— What you have to do —
The reply is to be the lines from the one with "L3: 15mH (BUF, LINE) -> 15mH (BUF, GND)" through the last line of the records below, each retyped exactly, with pictures left out.

[[ Provided data, beginning ]]

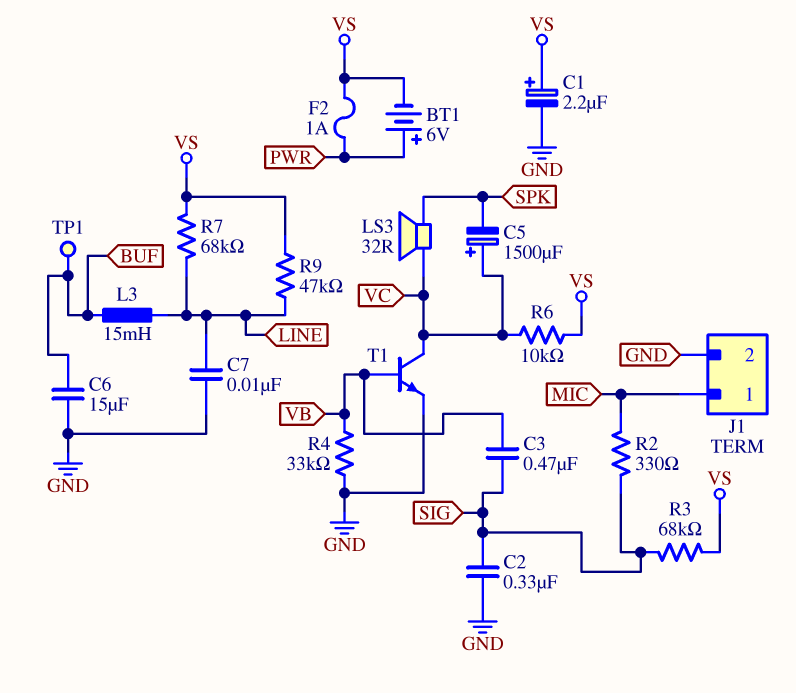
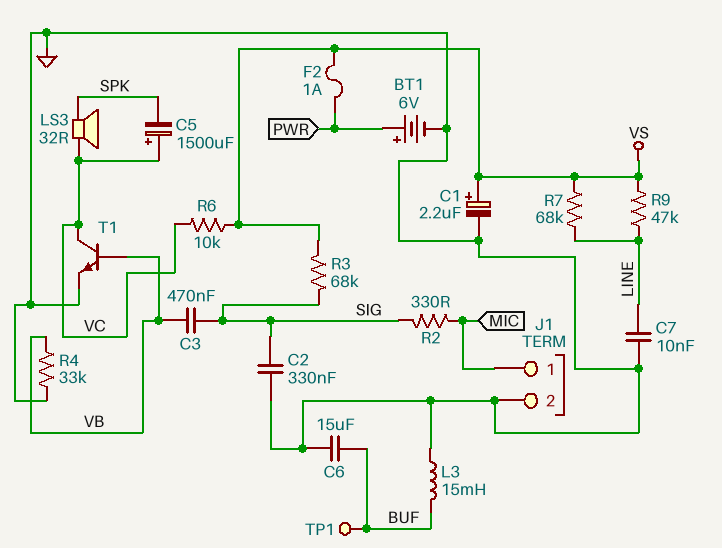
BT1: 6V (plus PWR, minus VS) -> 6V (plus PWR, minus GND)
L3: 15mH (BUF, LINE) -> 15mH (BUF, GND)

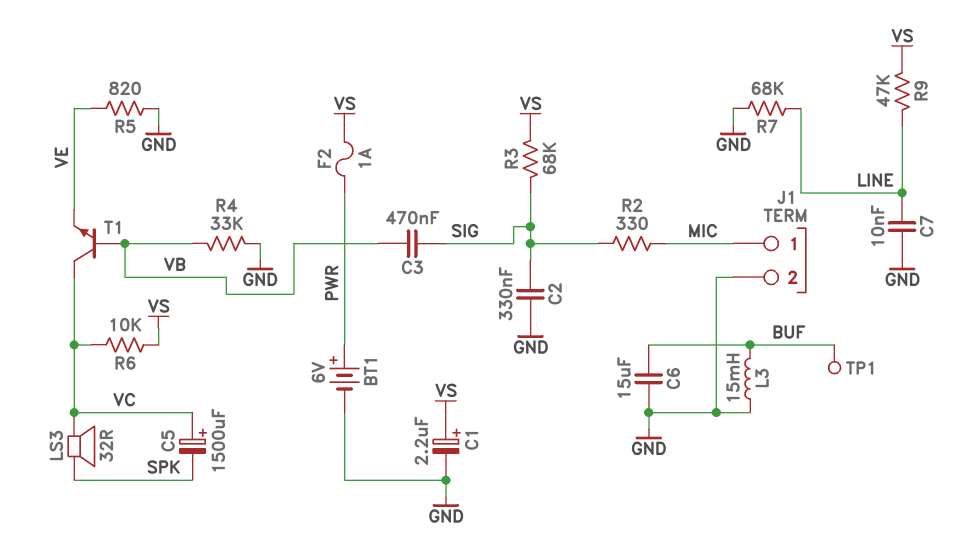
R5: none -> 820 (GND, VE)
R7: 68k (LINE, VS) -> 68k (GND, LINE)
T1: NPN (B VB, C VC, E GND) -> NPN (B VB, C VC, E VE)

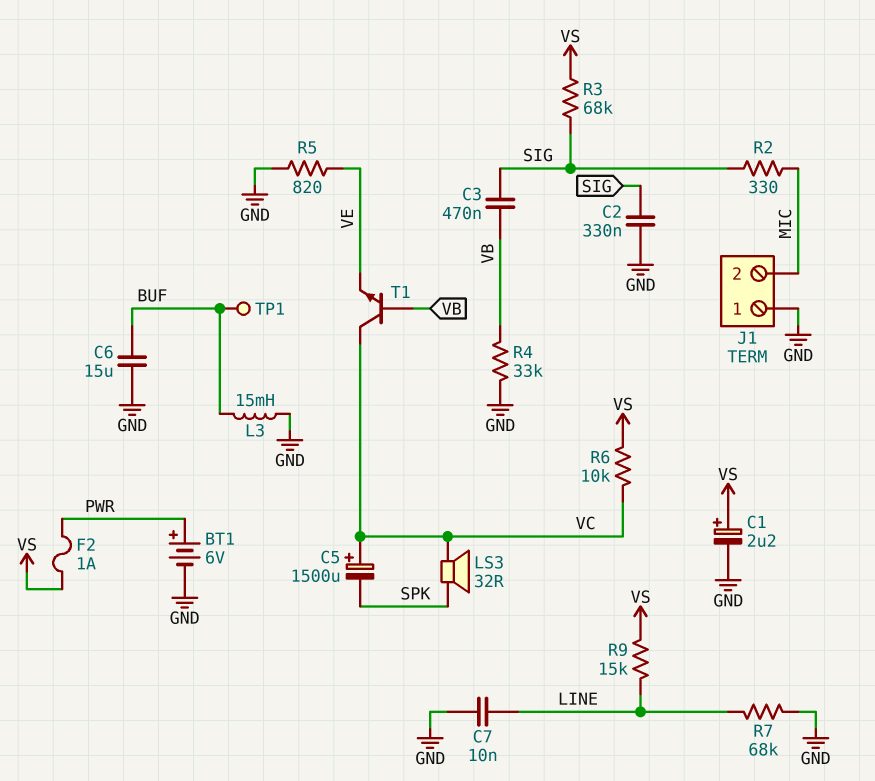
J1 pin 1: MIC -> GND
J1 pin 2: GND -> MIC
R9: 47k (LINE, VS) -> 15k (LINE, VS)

[[ Provided data, end ]]

— Solution to this problem —
L3: 15mH (BUF, LINE) -> 15mH (BUF, GND)

R5: none -> 820 (GND, VE)
R7: 68k (LINE, VS) -> 68k (GND, LINE)
T1: NPN (B VB, C VC, E GND) -> NPN (B VB, C VC, E VE)

J1 pin 1: MIC -> GND
J1 pin 2: GND -> MIC
R9: 47k (LINE, VS) -> 15k (LINE, VS)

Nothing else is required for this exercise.